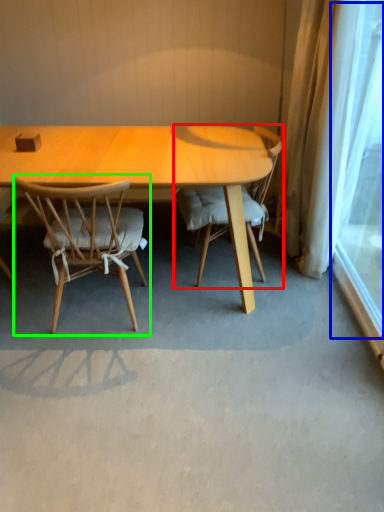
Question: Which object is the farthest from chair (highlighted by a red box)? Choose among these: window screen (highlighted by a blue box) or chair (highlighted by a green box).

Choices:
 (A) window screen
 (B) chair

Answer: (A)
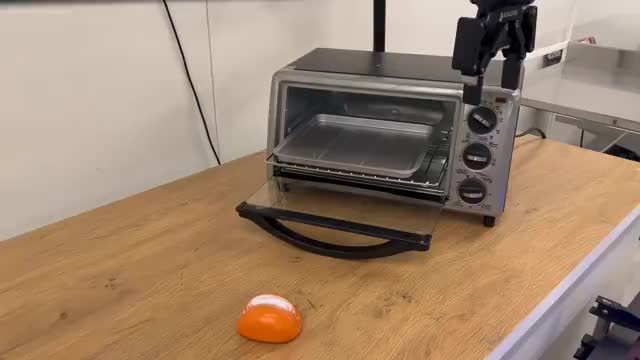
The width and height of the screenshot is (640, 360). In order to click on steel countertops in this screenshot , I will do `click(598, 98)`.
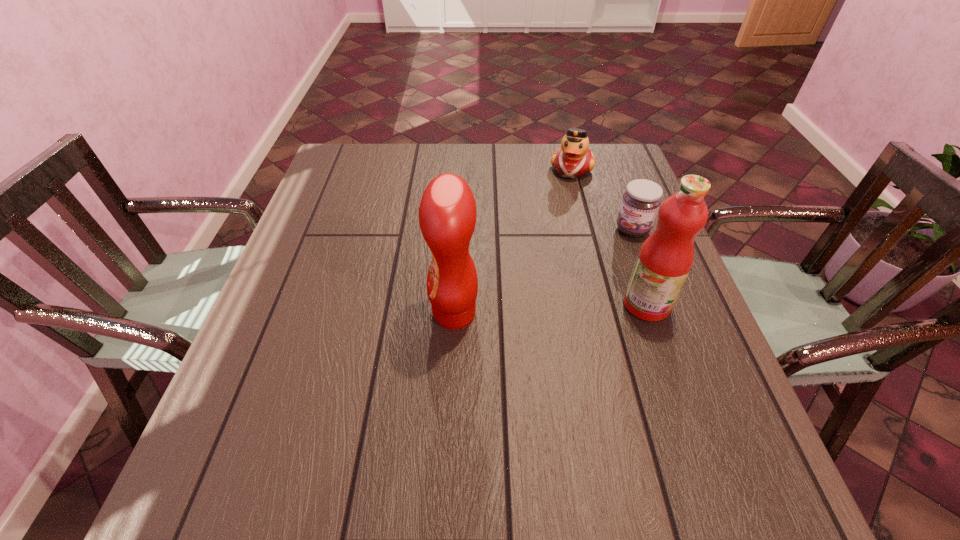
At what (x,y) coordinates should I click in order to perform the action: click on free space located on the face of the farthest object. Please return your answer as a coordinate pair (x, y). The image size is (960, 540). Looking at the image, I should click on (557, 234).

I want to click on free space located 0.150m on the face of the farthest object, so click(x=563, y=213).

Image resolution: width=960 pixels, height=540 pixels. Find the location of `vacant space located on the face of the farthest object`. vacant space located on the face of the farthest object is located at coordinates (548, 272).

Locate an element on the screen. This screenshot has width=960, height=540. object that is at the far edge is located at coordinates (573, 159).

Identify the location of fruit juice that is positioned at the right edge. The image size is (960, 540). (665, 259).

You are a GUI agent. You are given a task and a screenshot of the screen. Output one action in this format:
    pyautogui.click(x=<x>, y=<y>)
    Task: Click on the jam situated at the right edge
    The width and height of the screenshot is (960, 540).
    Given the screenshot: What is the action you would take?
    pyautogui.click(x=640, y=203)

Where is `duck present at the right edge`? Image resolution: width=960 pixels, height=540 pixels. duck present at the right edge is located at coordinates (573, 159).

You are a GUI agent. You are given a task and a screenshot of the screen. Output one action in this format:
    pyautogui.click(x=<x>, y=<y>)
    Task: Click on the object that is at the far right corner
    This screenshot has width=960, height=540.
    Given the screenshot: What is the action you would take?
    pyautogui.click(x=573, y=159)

---+---

Please pick out each line of the records above that contains the word "chair" and copy it in full, matching case exactly.

Question: Which object is the farthest from chair (highlighted by a red box)? Choose among these: window screen (highlighted by a blue box) or chair (highlighted by a green box).
 (B) chair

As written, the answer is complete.